The problem =
Exactly as they appear, reproduce the lines from the one holding "(265, 283) = (282, 368): none -> black cone" through the last line of the material below.

Study material below:

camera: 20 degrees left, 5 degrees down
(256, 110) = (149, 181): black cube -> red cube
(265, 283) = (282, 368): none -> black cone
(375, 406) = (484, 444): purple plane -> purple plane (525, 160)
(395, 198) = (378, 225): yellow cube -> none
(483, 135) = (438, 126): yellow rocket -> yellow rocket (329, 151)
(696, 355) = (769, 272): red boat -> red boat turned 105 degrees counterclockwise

End of Study material.

Result below =
(265, 283) = (282, 368): none -> black cone
(375, 406) = (484, 444): purple plane -> purple plane (525, 160)
(395, 198) = (378, 225): yellow cube -> none
(483, 135) = (438, 126): yellow rocket -> yellow rocket (329, 151)
(696, 355) = (769, 272): red boat -> red boat turned 105 degrees counterclockwise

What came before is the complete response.